» WHAT IS EXPECTED: Print all the data below exactly, without images.

[Records from a data source]
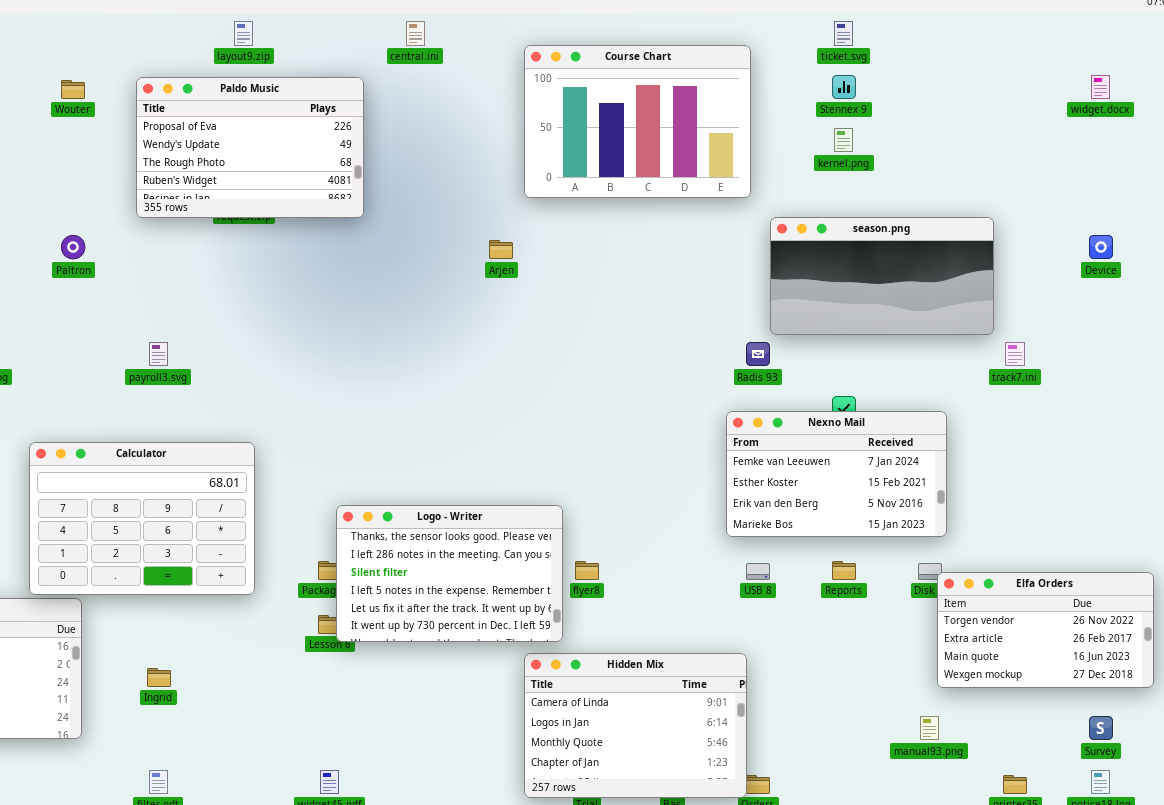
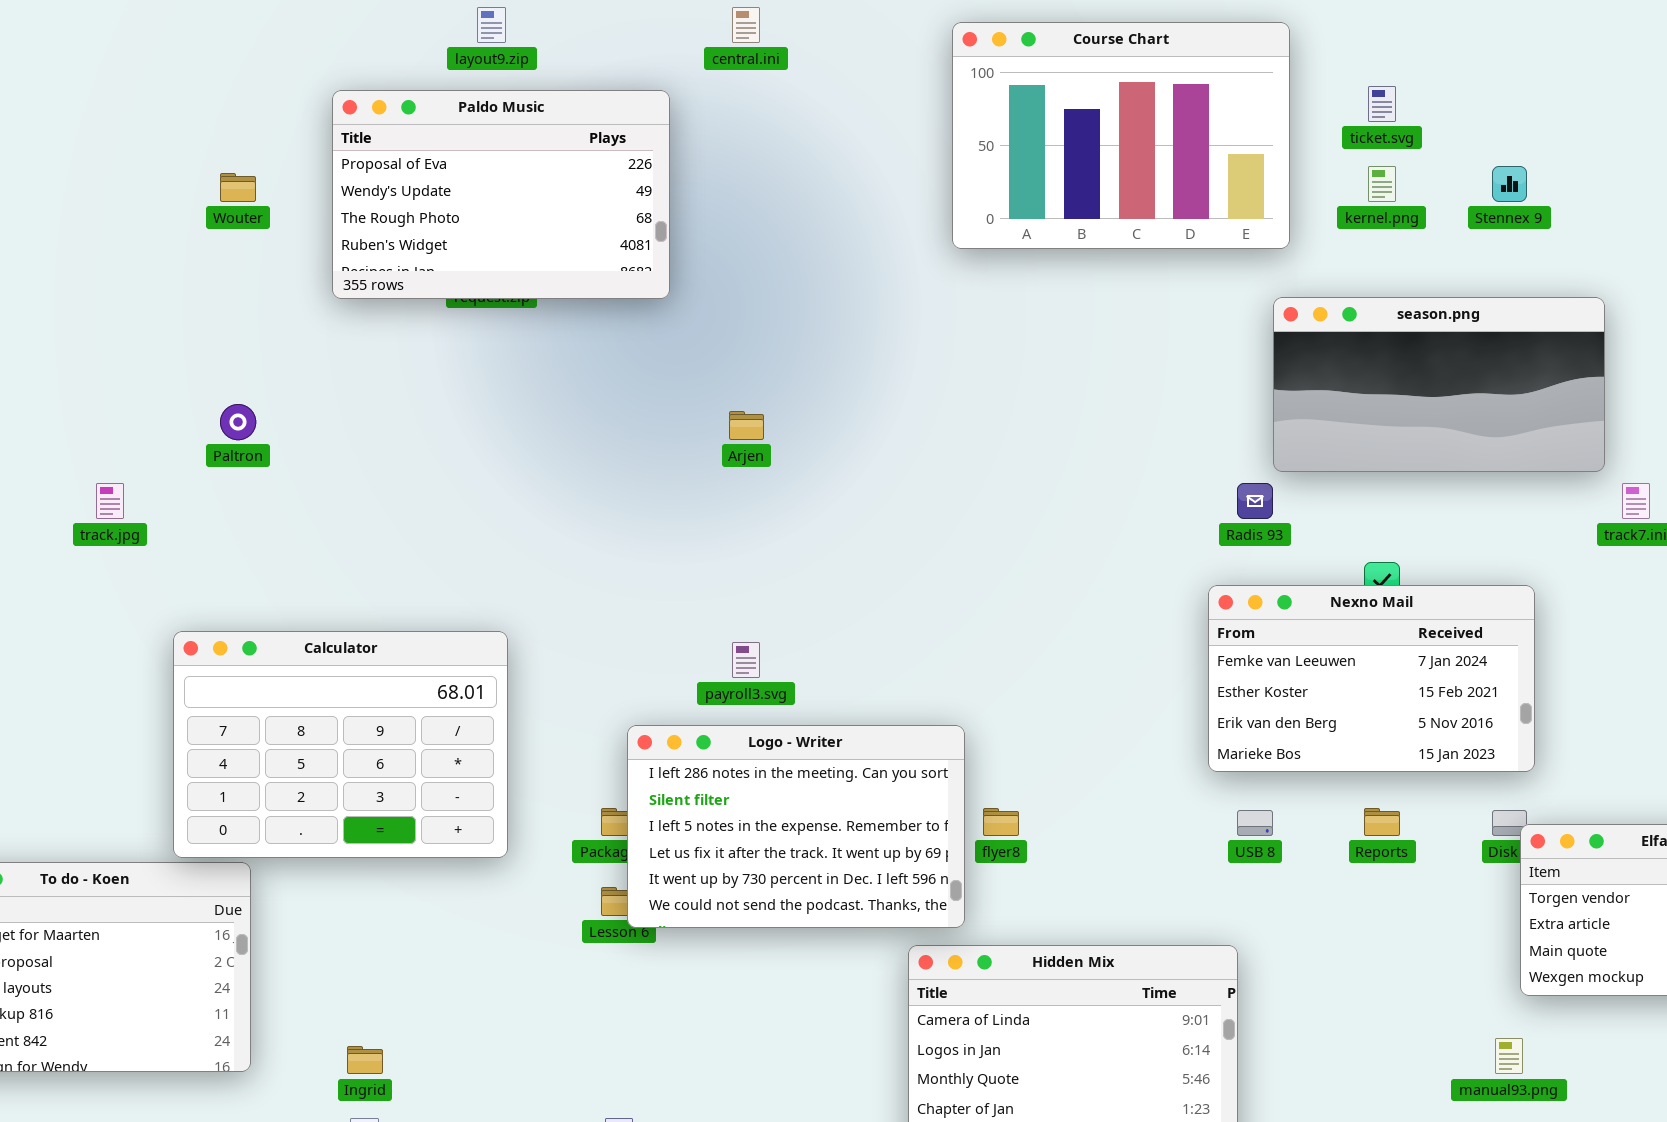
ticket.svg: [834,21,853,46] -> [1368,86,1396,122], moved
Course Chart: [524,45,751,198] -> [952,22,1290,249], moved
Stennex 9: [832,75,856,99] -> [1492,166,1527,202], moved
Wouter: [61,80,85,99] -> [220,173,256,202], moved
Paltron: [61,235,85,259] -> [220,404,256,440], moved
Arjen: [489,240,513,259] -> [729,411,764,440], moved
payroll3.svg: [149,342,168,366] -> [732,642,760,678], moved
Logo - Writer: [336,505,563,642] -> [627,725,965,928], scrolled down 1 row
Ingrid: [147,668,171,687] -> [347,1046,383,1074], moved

» SOLVED EXERCISE:
ticket.svg: [834,21,853,46] -> [1368,86,1396,122], moved
Course Chart: [524,45,751,198] -> [952,22,1290,249], moved
Stennex 9: [832,75,856,99] -> [1492,166,1527,202], moved
Wouter: [61,80,85,99] -> [220,173,256,202], moved
Paltron: [61,235,85,259] -> [220,404,256,440], moved
Arjen: [489,240,513,259] -> [729,411,764,440], moved
payroll3.svg: [149,342,168,366] -> [732,642,760,678], moved
Logo - Writer: [336,505,563,642] -> [627,725,965,928], scrolled down 1 row
Ingrid: [147,668,171,687] -> [347,1046,383,1074], moved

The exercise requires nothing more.